Multi-step shape edit data
------------------------
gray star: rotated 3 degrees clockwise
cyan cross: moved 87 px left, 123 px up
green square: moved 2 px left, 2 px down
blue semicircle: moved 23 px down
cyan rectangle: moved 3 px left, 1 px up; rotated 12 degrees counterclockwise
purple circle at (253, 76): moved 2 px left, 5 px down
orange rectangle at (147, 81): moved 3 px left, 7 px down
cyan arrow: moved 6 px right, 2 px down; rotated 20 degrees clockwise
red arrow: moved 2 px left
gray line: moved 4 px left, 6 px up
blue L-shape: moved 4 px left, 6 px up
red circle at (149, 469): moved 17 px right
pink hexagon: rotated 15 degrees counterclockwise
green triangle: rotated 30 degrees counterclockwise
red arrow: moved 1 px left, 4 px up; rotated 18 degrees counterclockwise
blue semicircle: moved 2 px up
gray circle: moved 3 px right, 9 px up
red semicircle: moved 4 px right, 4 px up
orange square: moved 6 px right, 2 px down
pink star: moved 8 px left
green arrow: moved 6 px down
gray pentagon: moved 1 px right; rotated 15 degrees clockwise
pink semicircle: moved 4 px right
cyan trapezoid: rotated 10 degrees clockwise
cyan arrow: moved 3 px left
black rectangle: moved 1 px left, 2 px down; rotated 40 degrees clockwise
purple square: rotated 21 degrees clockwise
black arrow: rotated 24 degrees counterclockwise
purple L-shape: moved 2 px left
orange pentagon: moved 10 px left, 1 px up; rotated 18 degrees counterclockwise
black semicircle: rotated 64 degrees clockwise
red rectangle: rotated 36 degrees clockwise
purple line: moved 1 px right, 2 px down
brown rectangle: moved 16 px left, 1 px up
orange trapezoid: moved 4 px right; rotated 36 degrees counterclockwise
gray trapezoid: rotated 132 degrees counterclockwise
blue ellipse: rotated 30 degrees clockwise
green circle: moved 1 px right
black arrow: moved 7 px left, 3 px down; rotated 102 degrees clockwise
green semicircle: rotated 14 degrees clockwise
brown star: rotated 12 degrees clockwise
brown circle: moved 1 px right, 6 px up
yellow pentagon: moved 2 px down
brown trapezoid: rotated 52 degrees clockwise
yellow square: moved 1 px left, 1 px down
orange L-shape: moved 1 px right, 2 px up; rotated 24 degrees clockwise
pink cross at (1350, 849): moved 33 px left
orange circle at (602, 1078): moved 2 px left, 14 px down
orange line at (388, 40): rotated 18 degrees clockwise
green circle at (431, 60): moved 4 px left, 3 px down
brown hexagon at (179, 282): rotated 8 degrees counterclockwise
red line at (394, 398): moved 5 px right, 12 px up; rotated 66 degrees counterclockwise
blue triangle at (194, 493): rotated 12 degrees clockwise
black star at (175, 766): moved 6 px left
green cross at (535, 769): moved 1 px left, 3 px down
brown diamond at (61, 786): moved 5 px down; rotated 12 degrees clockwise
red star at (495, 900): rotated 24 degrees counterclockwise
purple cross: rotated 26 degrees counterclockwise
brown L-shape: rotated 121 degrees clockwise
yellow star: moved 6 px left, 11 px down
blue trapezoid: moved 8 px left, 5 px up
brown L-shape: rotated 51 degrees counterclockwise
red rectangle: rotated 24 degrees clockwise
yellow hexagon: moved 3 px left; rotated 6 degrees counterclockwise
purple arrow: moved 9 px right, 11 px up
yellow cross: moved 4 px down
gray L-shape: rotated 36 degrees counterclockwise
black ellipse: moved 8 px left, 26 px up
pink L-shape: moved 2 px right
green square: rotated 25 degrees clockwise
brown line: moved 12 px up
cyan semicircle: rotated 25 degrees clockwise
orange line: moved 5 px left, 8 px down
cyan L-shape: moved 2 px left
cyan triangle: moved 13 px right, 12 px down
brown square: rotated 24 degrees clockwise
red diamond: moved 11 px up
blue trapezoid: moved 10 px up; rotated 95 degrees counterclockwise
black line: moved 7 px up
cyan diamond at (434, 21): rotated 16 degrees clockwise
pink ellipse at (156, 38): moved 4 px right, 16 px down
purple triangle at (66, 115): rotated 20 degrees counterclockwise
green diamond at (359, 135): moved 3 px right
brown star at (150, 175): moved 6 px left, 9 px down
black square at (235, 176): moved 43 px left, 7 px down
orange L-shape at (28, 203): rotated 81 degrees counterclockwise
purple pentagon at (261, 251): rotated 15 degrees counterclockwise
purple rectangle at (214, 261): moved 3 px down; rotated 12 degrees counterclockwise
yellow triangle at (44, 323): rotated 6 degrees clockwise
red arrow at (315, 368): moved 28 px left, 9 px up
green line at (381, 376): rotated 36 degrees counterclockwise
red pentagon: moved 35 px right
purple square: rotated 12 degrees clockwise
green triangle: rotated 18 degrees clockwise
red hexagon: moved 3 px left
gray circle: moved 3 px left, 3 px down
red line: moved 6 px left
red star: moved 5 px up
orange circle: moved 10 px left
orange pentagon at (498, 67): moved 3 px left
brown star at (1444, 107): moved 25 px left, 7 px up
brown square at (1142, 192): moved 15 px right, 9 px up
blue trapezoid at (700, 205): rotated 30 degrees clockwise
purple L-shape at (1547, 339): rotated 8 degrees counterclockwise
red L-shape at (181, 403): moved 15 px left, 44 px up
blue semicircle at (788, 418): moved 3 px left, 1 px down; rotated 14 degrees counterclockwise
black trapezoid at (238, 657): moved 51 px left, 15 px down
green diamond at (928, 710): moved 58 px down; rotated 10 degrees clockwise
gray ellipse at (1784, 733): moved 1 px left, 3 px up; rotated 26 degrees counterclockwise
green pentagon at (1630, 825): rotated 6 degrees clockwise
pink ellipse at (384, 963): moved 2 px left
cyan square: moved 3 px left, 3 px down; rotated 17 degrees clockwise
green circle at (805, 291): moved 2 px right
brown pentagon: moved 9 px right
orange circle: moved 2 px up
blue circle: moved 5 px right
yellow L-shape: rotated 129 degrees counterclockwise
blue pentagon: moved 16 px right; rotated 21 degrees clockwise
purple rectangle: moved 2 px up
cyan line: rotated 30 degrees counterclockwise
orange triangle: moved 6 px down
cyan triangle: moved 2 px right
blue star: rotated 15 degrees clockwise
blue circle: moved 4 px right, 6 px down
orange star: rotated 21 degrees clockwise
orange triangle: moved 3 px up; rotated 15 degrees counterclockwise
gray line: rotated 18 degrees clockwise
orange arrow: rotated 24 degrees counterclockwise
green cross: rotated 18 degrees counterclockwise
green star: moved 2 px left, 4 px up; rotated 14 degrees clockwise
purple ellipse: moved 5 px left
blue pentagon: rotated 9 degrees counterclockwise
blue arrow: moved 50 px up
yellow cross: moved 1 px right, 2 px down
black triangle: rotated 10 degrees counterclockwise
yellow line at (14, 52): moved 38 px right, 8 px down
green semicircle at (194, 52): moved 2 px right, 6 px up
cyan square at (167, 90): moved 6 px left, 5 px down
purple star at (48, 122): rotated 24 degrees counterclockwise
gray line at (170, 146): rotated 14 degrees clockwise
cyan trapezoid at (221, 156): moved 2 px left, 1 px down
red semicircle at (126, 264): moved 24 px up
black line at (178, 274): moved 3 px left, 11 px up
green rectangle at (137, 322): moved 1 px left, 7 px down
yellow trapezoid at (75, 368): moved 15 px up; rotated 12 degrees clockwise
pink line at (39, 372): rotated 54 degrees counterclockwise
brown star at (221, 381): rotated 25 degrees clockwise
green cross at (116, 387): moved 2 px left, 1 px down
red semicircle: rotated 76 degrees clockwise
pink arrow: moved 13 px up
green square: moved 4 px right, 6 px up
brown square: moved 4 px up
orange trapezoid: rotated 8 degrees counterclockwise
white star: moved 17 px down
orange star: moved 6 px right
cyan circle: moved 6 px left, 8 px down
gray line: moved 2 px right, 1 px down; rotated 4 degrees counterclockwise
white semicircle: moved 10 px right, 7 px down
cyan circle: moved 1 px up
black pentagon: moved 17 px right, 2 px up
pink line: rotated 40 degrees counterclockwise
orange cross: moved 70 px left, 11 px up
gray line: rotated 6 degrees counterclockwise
------------------------
### WHAT YOU NEED TO DO
Will you return exactly the lines above from the one with "red star at" down to the one with "cyan L-shape: moved 2 px left", counting both as part of the range?

### RESPONSE AREA
red star at (495, 900): rotated 24 degrees counterclockwise
purple cross: rotated 26 degrees counterclockwise
brown L-shape: rotated 121 degrees clockwise
yellow star: moved 6 px left, 11 px down
blue trapezoid: moved 8 px left, 5 px up
brown L-shape: rotated 51 degrees counterclockwise
red rectangle: rotated 24 degrees clockwise
yellow hexagon: moved 3 px left; rotated 6 degrees counterclockwise
purple arrow: moved 9 px right, 11 px up
yellow cross: moved 4 px down
gray L-shape: rotated 36 degrees counterclockwise
black ellipse: moved 8 px left, 26 px up
pink L-shape: moved 2 px right
green square: rotated 25 degrees clockwise
brown line: moved 12 px up
cyan semicircle: rotated 25 degrees clockwise
orange line: moved 5 px left, 8 px down
cyan L-shape: moved 2 px left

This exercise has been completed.